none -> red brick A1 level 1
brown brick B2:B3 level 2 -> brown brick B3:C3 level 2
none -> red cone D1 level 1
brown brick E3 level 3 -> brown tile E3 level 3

---------------

Exercise instructions:
Which lines above contain the word "brick"? Copy each of them.

Written answer:
none -> red brick A1 level 1
brown brick B2:B3 level 2 -> brown brick B3:C3 level 2
brown brick E3 level 3 -> brown tile E3 level 3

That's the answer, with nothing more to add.